__The problem__:
Exactly the lines starting at the line containing "(180, 505) = (349, 566): blue" and ending at the line containing "(442, 432) = (347, 317): black" are to be written out from the listing below, both included.

__Records__:
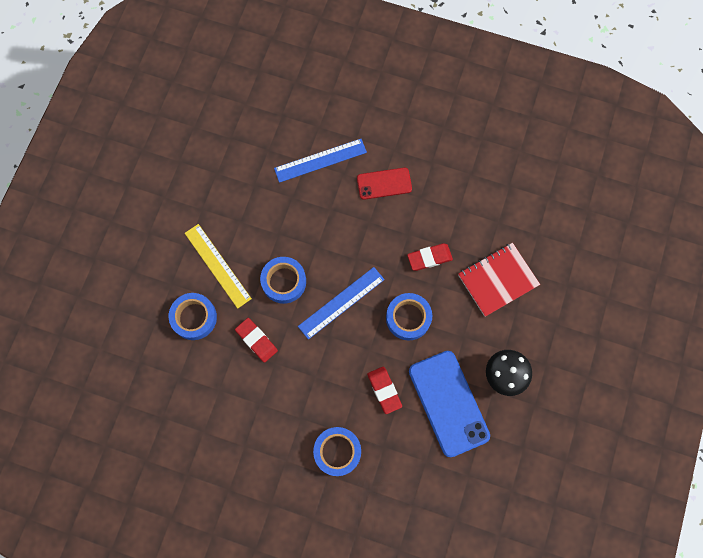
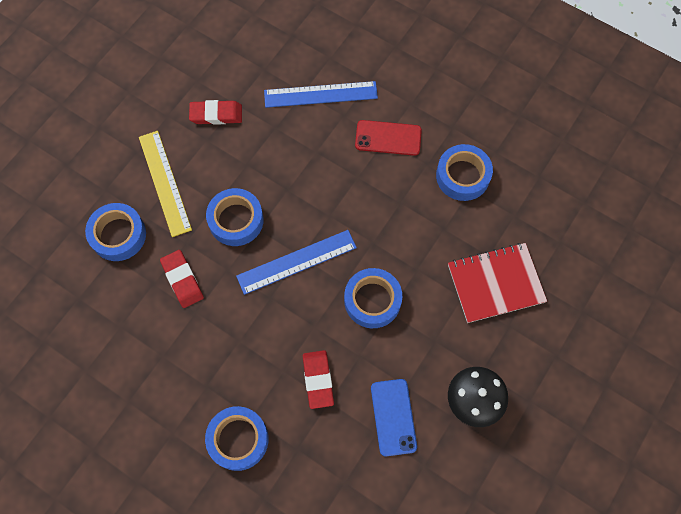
camera: 15 degrees right, 5 degrees down
(429, 258) = (418, 236): red eraser -> red eraser (216, 114)
(448, 403) = (393, 417): blue phone -> blue phone, size x0.58
(450, 200) = (462, 176): none -> blue tape

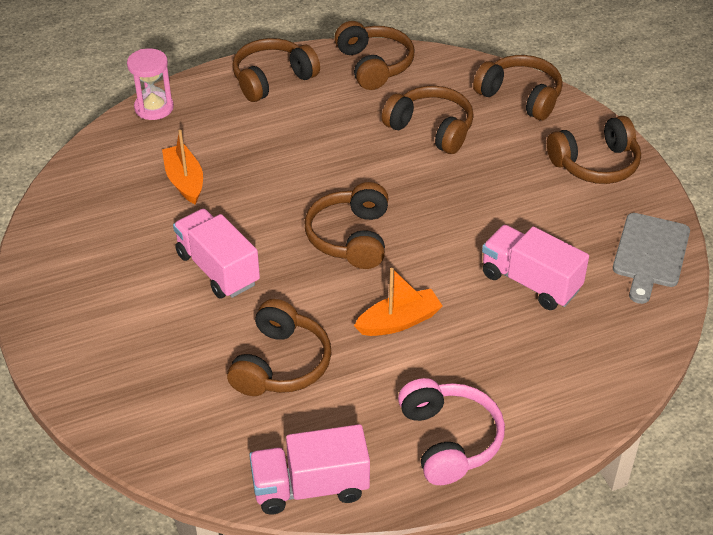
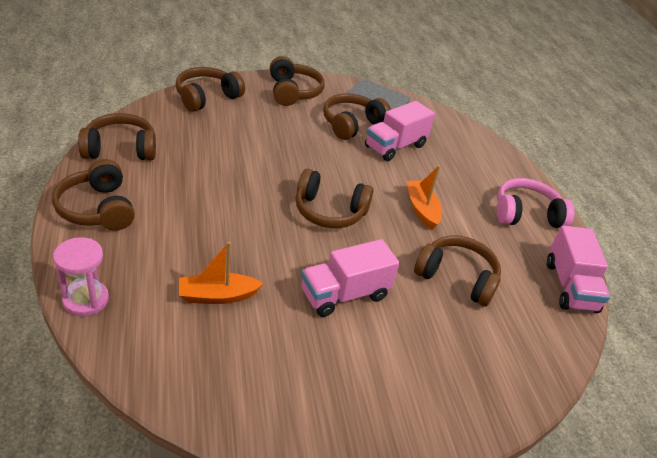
camera: 85 degrees left, 5 degrees down
(431, 129) = (221, 143): brown headphones -> brown headphones (352, 124)

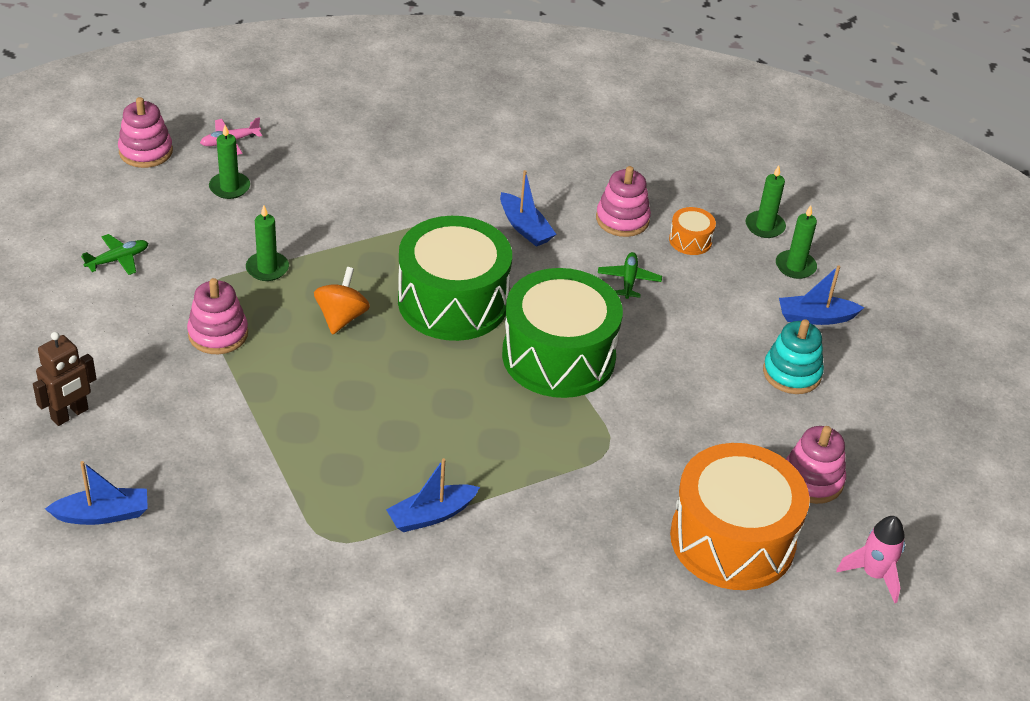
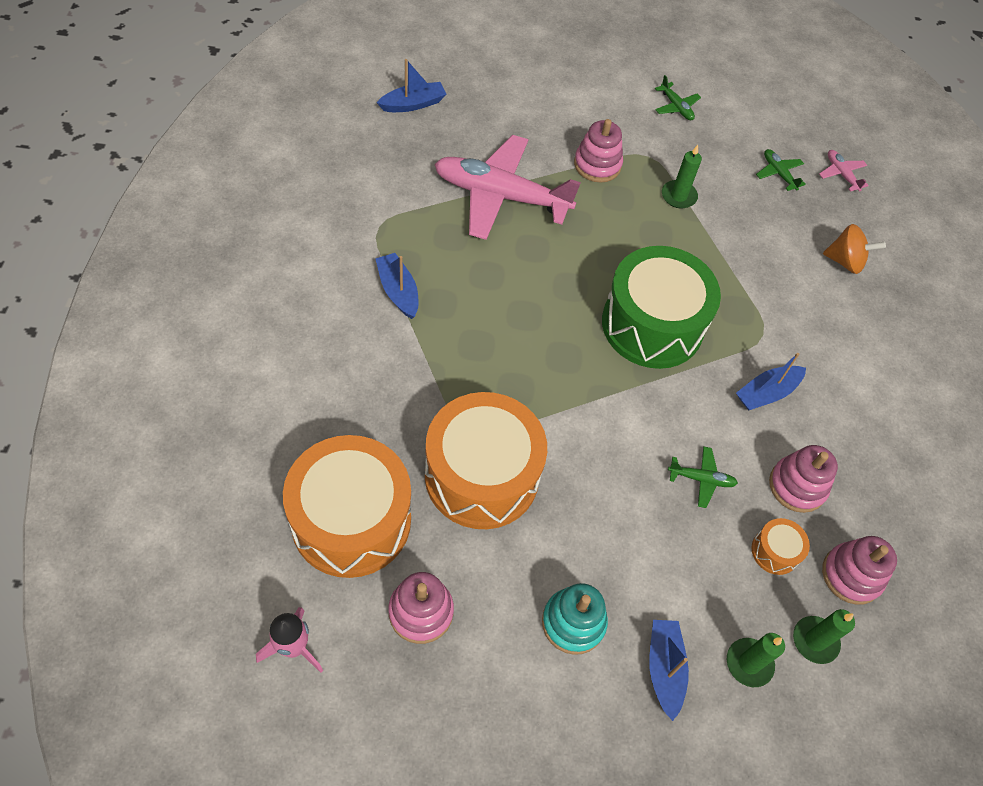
camera: 90 degrees right, 15 degrees up
(70, 414) = (508, 85): brown robot -> none
(103, 514) = (413, 104): blue boat -> blue boat turned 105 degrees counterclockwise
(146, 151) = (813, 121): pink stacking toy -> pink stacking toy (851, 575)
(229, 187) = (778, 173): green candle -> green plane
(272, 422) = (500, 196): none -> pink plane
(341, 317) = (623, 243): orange spinning top -> orange spinning top (845, 261)
(558, 356) = (586, 402): green drum -> none
(659, 437) = (482, 475): none -> orange drum

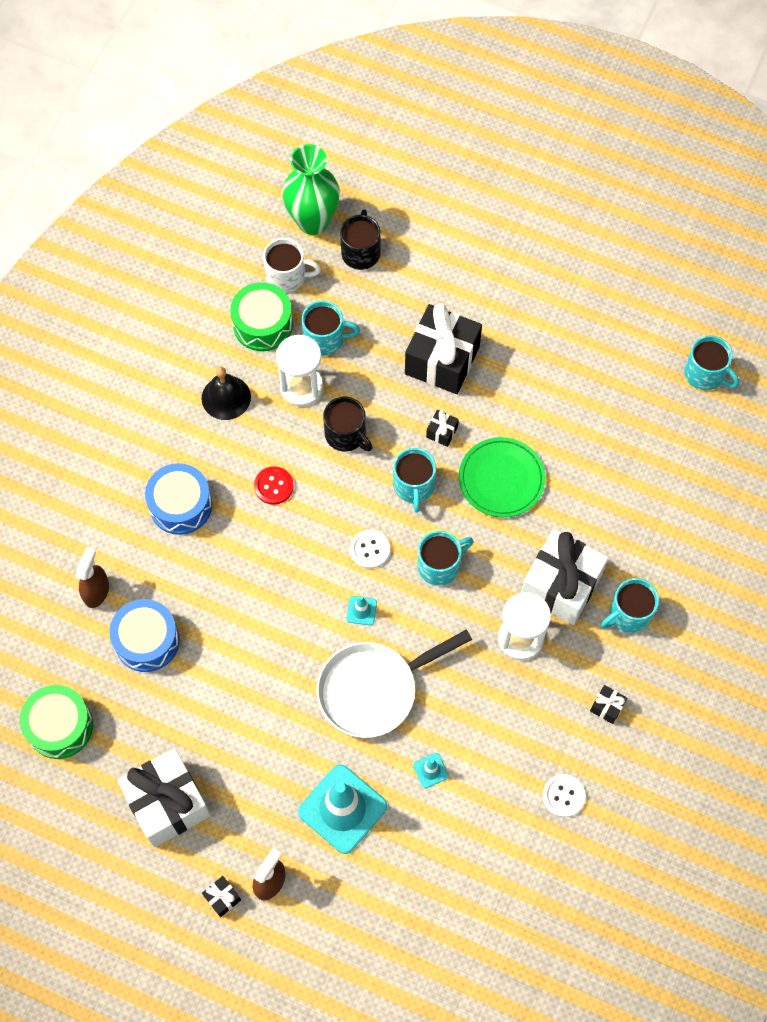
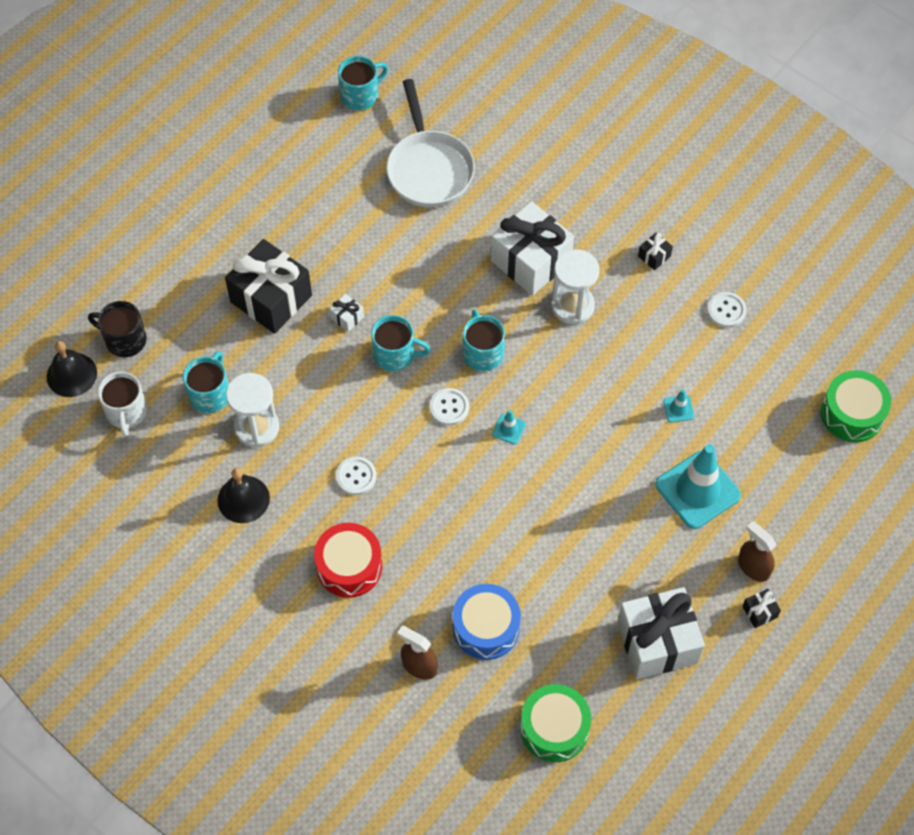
camera: 75 degrees left, 5 degrees down
(180, 505) = (349, 566): blue drum -> red drum
(263, 324) = (173, 447): green drum -> green drum (852, 414)
(273, 486) = (356, 476): red button -> white button
(287, 276) = (126, 412): white mug -> white mug turned 150 degrees clockwise
(313, 221) = (71, 374): green vase -> black bell
(346, 435) = (322, 399): black mug -> none
(373, 689) = (589, 437): white pan -> white pan (429, 169)
(442, 432) = (347, 317): black gift -> white gift
(501, 479) = (412, 281): green plate -> none
(629, 614) = (572, 216): turquoise mug -> none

__Problem solution__:
(180, 505) = (349, 566): blue drum -> red drum
(263, 324) = (173, 447): green drum -> green drum (852, 414)
(273, 486) = (356, 476): red button -> white button
(287, 276) = (126, 412): white mug -> white mug turned 150 degrees clockwise
(313, 221) = (71, 374): green vase -> black bell
(346, 435) = (322, 399): black mug -> none
(373, 689) = (589, 437): white pan -> white pan (429, 169)
(442, 432) = (347, 317): black gift -> white gift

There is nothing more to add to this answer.